Assigned task: Please print out the entries below unchanged and skip the images.

Segment Start: Provided data

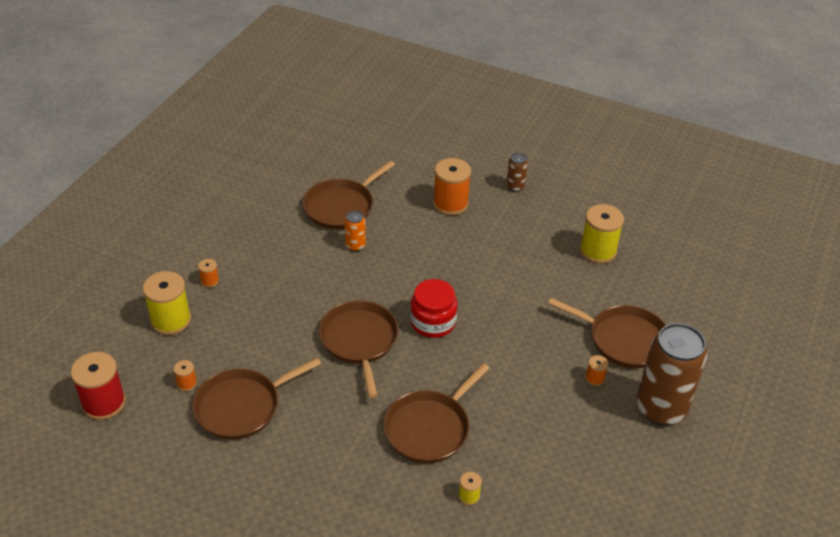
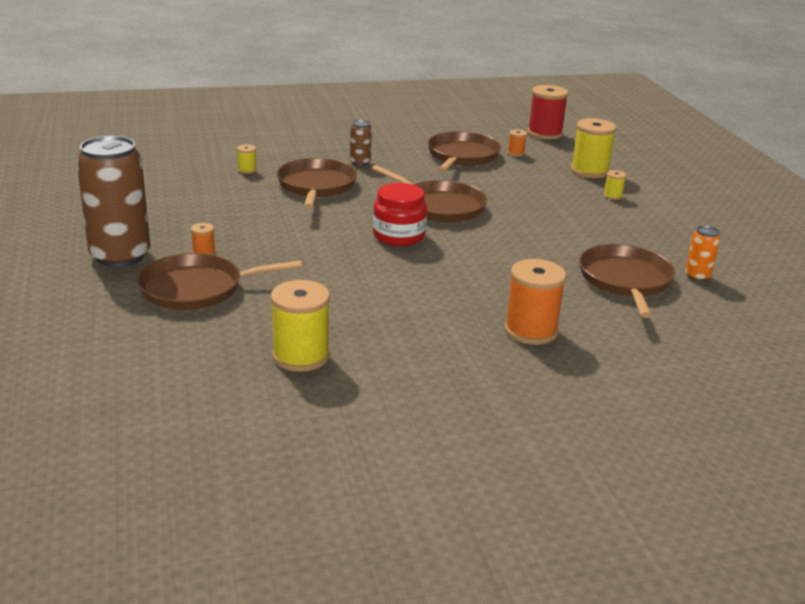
camera: 140 degrees right, 15 degrees down
(210, 281) = (612, 196): orange spool -> yellow spool
(355, 245) = (554, 258): orange can -> orange can (697, 276)
(515, 187) = (489, 385): brown can -> brown can (360, 162)

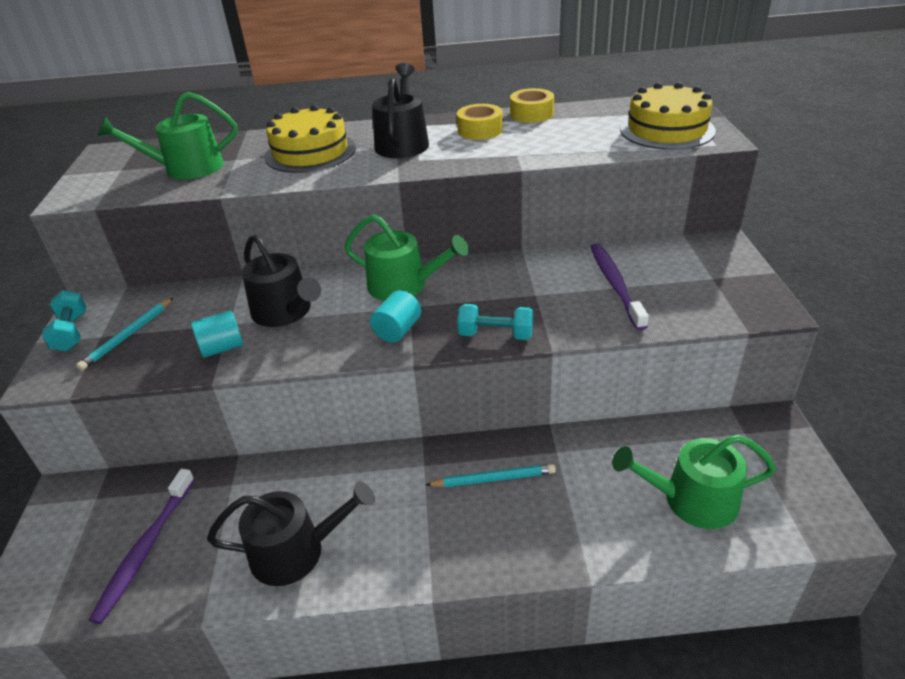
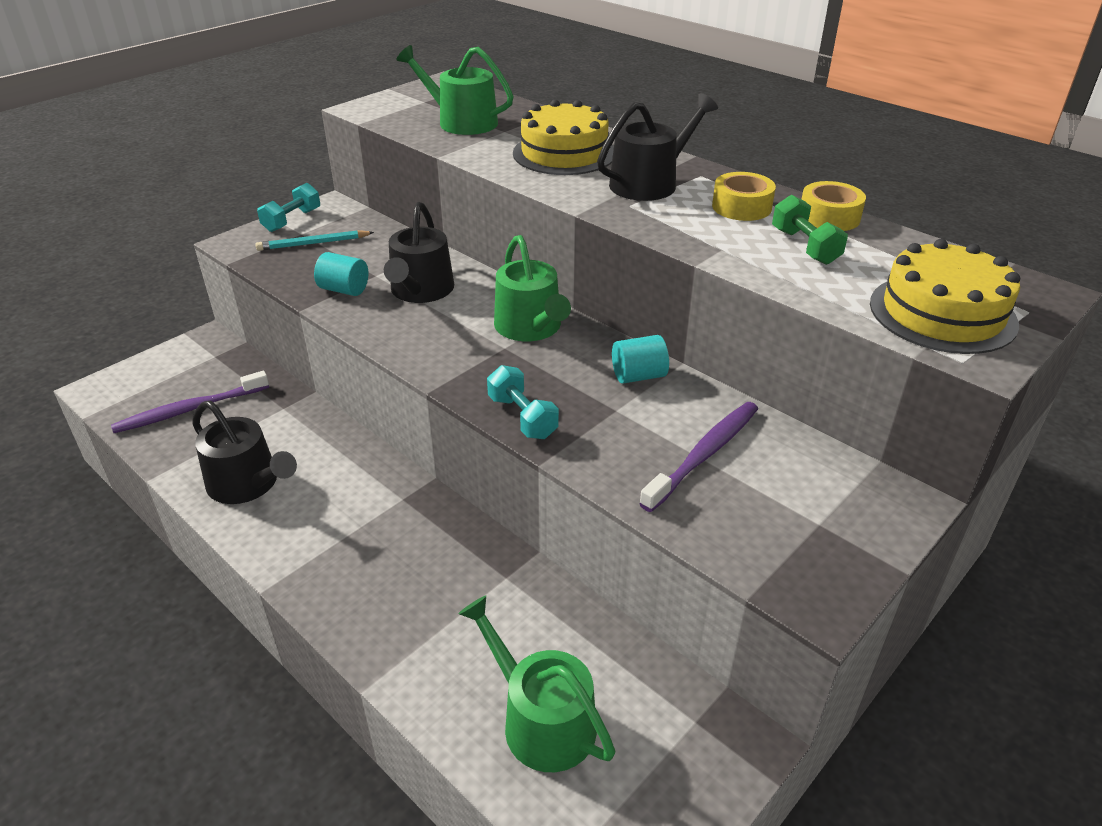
camera: 45 degrees right, 0 degrees up
(397, 330) = (463, 359): turquoise cylinder -> turquoise cylinder (638, 376)
(493, 479) = (428, 553): turquoise pencil -> none
(551, 133) = (805, 246): none -> green dumbbell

Segment End: Provided data

Solution to the problem:
camera: 140 degrees right, 15 degrees down
(210, 281) = (612, 196): orange spool -> yellow spool
(355, 245) = (554, 258): orange can -> orange can (697, 276)
(515, 187) = (489, 385): brown can -> brown can (360, 162)

camera: 45 degrees right, 0 degrees up
(397, 330) = (463, 359): turquoise cylinder -> turquoise cylinder (638, 376)
(493, 479) = (428, 553): turquoise pencil -> none
(551, 133) = (805, 246): none -> green dumbbell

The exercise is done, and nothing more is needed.